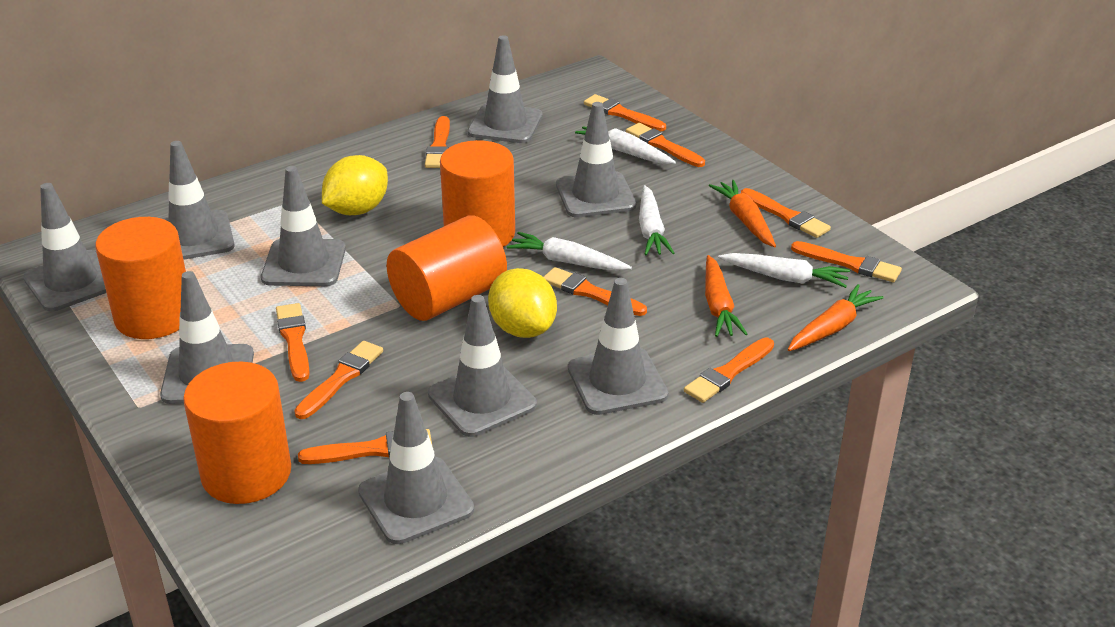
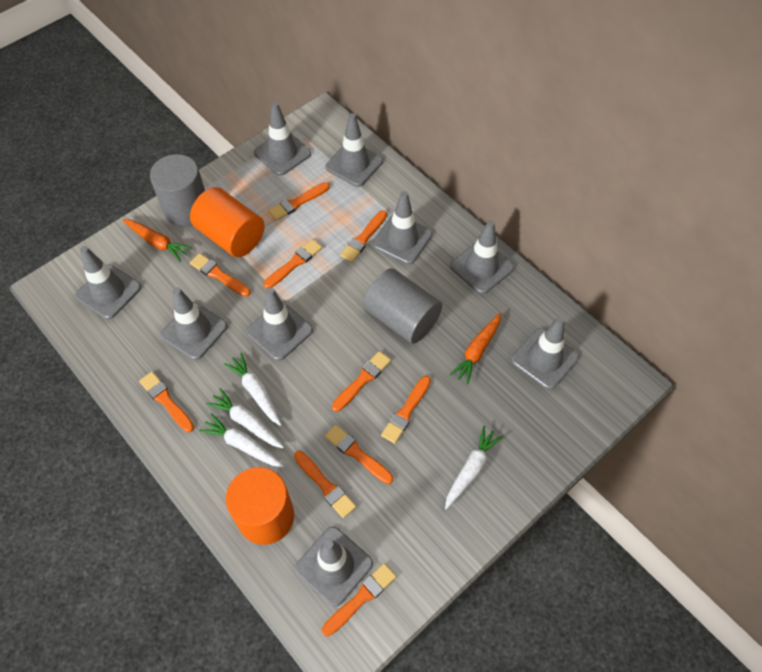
grey cylinder: 0 -> 2
orange carrot: 3 -> 2
orange cylinder: 4 -> 2
yellow lemon: 2 -> 0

§ **Try it**
Your answer must be the full listing, copied exactly, with no pictures in it.

§ **Task solution**
grey cylinder: 0 -> 2
orange carrot: 3 -> 2
orange cylinder: 4 -> 2
yellow lemon: 2 -> 0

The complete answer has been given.